Items listed in a dataset:
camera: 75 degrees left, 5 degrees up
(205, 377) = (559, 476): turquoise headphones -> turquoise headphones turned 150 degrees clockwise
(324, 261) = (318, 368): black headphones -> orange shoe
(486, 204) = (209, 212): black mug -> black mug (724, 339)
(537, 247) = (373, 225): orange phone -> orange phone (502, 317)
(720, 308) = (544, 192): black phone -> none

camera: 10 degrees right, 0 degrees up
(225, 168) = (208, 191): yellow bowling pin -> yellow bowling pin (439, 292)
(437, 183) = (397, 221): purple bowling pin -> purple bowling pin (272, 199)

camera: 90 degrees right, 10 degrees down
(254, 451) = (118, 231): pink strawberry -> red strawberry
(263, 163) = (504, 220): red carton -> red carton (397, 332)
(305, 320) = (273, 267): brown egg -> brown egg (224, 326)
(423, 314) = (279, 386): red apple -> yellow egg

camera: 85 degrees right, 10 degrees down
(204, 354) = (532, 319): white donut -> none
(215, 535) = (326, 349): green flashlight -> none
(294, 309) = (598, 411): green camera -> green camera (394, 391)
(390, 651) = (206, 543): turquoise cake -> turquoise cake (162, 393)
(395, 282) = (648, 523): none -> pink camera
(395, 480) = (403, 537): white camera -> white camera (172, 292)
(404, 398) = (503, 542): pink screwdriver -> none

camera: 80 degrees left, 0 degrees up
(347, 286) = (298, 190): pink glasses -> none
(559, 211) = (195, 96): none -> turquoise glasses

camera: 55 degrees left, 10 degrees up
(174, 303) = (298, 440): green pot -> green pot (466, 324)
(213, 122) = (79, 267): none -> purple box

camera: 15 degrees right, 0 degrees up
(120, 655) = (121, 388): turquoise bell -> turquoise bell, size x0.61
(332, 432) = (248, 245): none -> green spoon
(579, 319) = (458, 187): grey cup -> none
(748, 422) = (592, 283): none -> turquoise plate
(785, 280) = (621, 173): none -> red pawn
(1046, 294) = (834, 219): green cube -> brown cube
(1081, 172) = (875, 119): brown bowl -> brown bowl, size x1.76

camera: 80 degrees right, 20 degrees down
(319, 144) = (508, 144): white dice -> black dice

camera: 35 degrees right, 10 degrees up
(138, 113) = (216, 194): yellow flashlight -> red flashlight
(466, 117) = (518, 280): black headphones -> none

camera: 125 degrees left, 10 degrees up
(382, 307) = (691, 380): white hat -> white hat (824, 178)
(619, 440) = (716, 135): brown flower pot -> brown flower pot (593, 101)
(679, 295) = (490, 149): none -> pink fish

- _Directions for this task_
In the lines above, spot each one that contains the word "white" and copy it.

- _Output of the exercise_
(204, 354) = (532, 319): white donut -> none
(395, 480) = (403, 537): white camera -> white camera (172, 292)
(319, 144) = (508, 144): white dice -> black dice
(382, 307) = (691, 380): white hat -> white hat (824, 178)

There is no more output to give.